● **Given information**
-.-.-
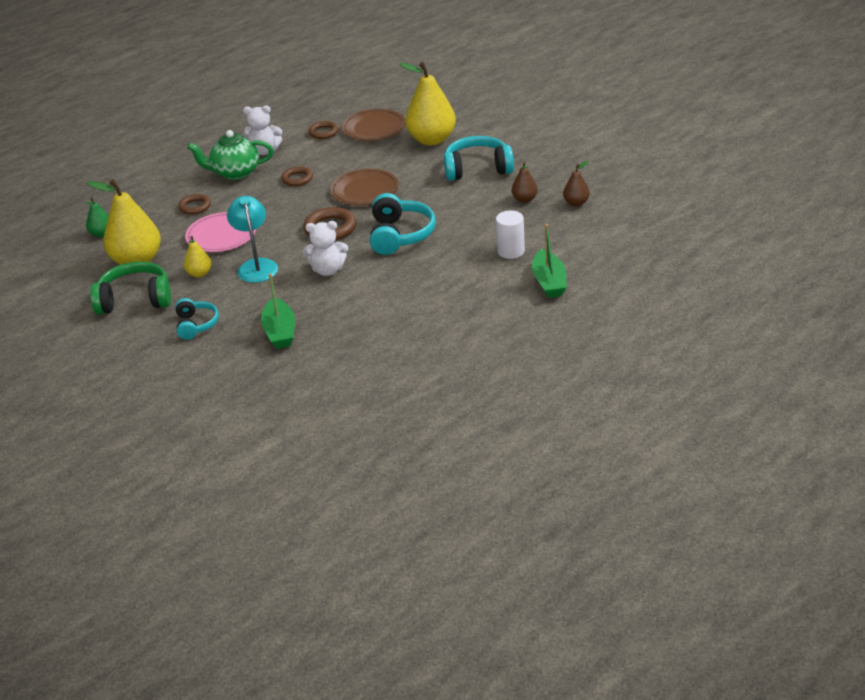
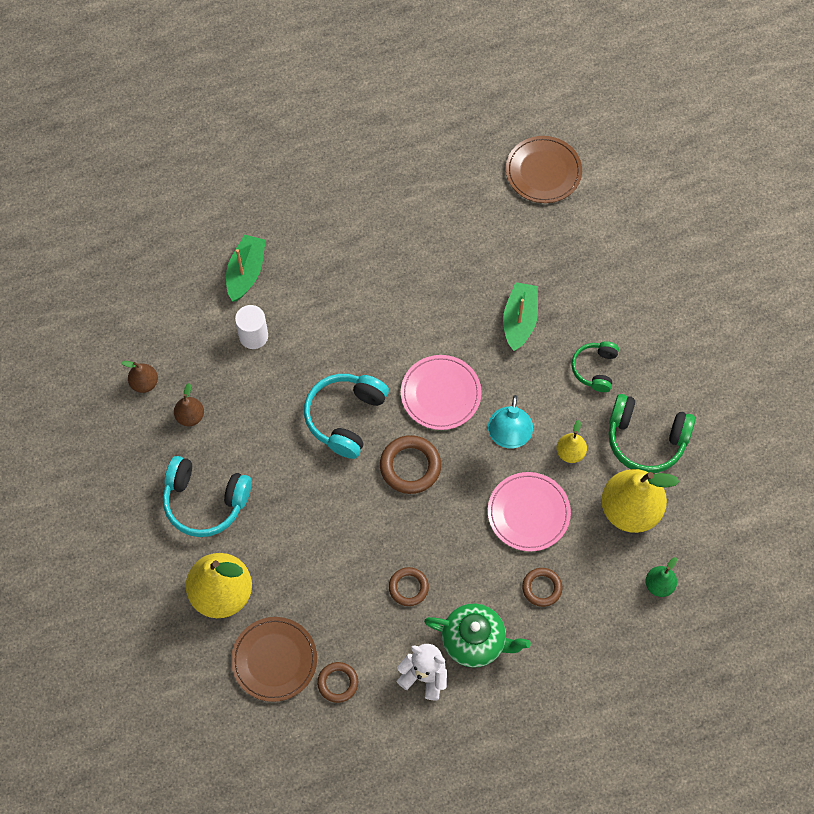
camera: 160 degrees left, 30 degrees up
(196, 325) = (595, 369): turquoise headphones -> green headphones
(328, 270) = (440, 394): white teddy bear -> pink plate
(364, 190) = (344, 522): brown plate -> brown plate (543, 171)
-.-.-
● **Exercise**
Write the lines above out again exactly, without any of their pictures.

● **Output of the exercise**
camera: 160 degrees left, 30 degrees up
(196, 325) = (595, 369): turquoise headphones -> green headphones
(328, 270) = (440, 394): white teddy bear -> pink plate
(364, 190) = (344, 522): brown plate -> brown plate (543, 171)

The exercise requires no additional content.